### What you should do
The entries are given below. Output each one unchanged.

Items listed in a dataset
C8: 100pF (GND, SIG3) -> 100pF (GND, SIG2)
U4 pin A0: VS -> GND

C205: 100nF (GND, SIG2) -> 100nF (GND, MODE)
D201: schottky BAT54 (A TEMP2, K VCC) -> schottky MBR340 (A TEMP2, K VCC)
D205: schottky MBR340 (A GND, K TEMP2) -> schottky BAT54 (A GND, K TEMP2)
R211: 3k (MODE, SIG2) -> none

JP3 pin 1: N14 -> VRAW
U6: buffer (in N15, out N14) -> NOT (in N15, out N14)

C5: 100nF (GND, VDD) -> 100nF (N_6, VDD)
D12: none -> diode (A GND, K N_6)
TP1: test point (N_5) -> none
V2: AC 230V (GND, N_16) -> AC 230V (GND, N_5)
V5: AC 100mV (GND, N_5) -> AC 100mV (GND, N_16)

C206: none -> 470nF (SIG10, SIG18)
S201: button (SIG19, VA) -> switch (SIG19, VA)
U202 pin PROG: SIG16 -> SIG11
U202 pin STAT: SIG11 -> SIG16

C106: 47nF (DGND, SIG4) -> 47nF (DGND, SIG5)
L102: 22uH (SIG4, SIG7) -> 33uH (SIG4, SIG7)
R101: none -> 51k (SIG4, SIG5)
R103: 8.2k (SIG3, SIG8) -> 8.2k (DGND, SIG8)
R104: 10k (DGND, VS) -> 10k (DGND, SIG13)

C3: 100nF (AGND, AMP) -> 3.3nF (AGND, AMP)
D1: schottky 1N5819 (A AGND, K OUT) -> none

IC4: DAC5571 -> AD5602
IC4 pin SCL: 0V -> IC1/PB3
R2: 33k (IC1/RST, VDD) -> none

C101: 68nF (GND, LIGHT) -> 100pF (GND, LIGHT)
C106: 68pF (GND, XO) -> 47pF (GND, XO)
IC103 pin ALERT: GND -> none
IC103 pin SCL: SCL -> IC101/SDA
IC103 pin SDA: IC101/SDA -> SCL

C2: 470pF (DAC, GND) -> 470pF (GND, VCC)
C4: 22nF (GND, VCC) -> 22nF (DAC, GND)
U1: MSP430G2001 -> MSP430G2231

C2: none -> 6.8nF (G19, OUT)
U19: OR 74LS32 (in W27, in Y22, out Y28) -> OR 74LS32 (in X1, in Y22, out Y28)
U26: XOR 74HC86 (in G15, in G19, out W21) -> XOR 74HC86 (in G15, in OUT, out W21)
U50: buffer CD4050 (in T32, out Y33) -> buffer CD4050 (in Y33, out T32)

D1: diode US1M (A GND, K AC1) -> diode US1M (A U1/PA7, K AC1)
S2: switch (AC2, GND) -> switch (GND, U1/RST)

### Solution to this problem
C8: 100pF (GND, SIG3) -> 100pF (GND, SIG2)
U4 pin A0: VS -> GND

C205: 100nF (GND, SIG2) -> 100nF (GND, MODE)
D201: schottky BAT54 (A TEMP2, K VCC) -> schottky MBR340 (A TEMP2, K VCC)
D205: schottky MBR340 (A GND, K TEMP2) -> schottky BAT54 (A GND, K TEMP2)
R211: 3k (MODE, SIG2) -> none

JP3 pin 1: N14 -> VRAW
U6: buffer (in N15, out N14) -> NOT (in N15, out N14)

C5: 100nF (GND, VDD) -> 100nF (N_6, VDD)
D12: none -> diode (A GND, K N_6)
TP1: test point (N_5) -> none
V2: AC 230V (GND, N_16) -> AC 230V (GND, N_5)
V5: AC 100mV (GND, N_5) -> AC 100mV (GND, N_16)

C206: none -> 470nF (SIG10, SIG18)
S201: button (SIG19, VA) -> switch (SIG19, VA)
U202 pin PROG: SIG16 -> SIG11
U202 pin STAT: SIG11 -> SIG16

C106: 47nF (DGND, SIG4) -> 47nF (DGND, SIG5)
L102: 22uH (SIG4, SIG7) -> 33uH (SIG4, SIG7)
R101: none -> 51k (SIG4, SIG5)
R103: 8.2k (SIG3, SIG8) -> 8.2k (DGND, SIG8)
R104: 10k (DGND, VS) -> 10k (DGND, SIG13)

C3: 100nF (AGND, AMP) -> 3.3nF (AGND, AMP)
D1: schottky 1N5819 (A AGND, K OUT) -> none

IC4: DAC5571 -> AD5602
IC4 pin SCL: 0V -> IC1/PB3
R2: 33k (IC1/RST, VDD) -> none

C101: 68nF (GND, LIGHT) -> 100pF (GND, LIGHT)
C106: 68pF (GND, XO) -> 47pF (GND, XO)
IC103 pin ALERT: GND -> none
IC103 pin SCL: SCL -> IC101/SDA
IC103 pin SDA: IC101/SDA -> SCL

C2: 470pF (DAC, GND) -> 470pF (GND, VCC)
C4: 22nF (GND, VCC) -> 22nF (DAC, GND)
U1: MSP430G2001 -> MSP430G2231

C2: none -> 6.8nF (G19, OUT)
U19: OR 74LS32 (in W27, in Y22, out Y28) -> OR 74LS32 (in X1, in Y22, out Y28)
U26: XOR 74HC86 (in G15, in G19, out W21) -> XOR 74HC86 (in G15, in OUT, out W21)
U50: buffer CD4050 (in T32, out Y33) -> buffer CD4050 (in Y33, out T32)

D1: diode US1M (A GND, K AC1) -> diode US1M (A U1/PA7, K AC1)
S2: switch (AC2, GND) -> switch (GND, U1/RST)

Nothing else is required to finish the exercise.